→ LISTED RECORDS:
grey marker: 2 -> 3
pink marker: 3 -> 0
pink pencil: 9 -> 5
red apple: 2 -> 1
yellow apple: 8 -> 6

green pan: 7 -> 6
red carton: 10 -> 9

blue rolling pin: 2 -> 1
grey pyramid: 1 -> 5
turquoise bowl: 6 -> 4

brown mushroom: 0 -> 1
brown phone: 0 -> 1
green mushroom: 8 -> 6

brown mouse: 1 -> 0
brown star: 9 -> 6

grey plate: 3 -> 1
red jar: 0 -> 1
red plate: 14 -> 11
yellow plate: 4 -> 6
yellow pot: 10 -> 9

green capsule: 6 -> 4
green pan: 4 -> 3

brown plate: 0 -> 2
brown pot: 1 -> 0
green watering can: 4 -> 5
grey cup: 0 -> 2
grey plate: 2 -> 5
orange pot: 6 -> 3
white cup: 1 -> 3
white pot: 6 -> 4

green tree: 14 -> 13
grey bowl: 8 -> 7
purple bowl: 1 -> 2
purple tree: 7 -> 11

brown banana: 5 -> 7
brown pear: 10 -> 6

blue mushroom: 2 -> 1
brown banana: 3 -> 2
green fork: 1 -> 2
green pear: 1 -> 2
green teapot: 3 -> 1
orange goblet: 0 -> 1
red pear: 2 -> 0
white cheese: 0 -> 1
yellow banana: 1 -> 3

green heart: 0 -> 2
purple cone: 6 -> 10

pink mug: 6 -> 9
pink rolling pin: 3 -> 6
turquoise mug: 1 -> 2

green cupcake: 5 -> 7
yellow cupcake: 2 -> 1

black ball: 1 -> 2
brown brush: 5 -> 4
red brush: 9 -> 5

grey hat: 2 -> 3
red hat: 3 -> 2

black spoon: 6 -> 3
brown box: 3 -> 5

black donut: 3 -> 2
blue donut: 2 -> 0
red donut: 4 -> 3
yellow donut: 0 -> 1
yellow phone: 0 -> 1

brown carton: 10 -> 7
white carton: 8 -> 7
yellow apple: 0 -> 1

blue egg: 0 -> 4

→ ABOUT THIS EXERCISE: Retype all the material exactly, missing nothing.

→ YOUR RESPONSE:
grey marker: 2 -> 3
pink marker: 3 -> 0
pink pencil: 9 -> 5
red apple: 2 -> 1
yellow apple: 8 -> 6

green pan: 7 -> 6
red carton: 10 -> 9

blue rolling pin: 2 -> 1
grey pyramid: 1 -> 5
turquoise bowl: 6 -> 4

brown mushroom: 0 -> 1
brown phone: 0 -> 1
green mushroom: 8 -> 6

brown mouse: 1 -> 0
brown star: 9 -> 6

grey plate: 3 -> 1
red jar: 0 -> 1
red plate: 14 -> 11
yellow plate: 4 -> 6
yellow pot: 10 -> 9

green capsule: 6 -> 4
green pan: 4 -> 3

brown plate: 0 -> 2
brown pot: 1 -> 0
green watering can: 4 -> 5
grey cup: 0 -> 2
grey plate: 2 -> 5
orange pot: 6 -> 3
white cup: 1 -> 3
white pot: 6 -> 4

green tree: 14 -> 13
grey bowl: 8 -> 7
purple bowl: 1 -> 2
purple tree: 7 -> 11

brown banana: 5 -> 7
brown pear: 10 -> 6

blue mushroom: 2 -> 1
brown banana: 3 -> 2
green fork: 1 -> 2
green pear: 1 -> 2
green teapot: 3 -> 1
orange goblet: 0 -> 1
red pear: 2 -> 0
white cheese: 0 -> 1
yellow banana: 1 -> 3

green heart: 0 -> 2
purple cone: 6 -> 10

pink mug: 6 -> 9
pink rolling pin: 3 -> 6
turquoise mug: 1 -> 2

green cupcake: 5 -> 7
yellow cupcake: 2 -> 1

black ball: 1 -> 2
brown brush: 5 -> 4
red brush: 9 -> 5

grey hat: 2 -> 3
red hat: 3 -> 2

black spoon: 6 -> 3
brown box: 3 -> 5

black donut: 3 -> 2
blue donut: 2 -> 0
red donut: 4 -> 3
yellow donut: 0 -> 1
yellow phone: 0 -> 1

brown carton: 10 -> 7
white carton: 8 -> 7
yellow apple: 0 -> 1

blue egg: 0 -> 4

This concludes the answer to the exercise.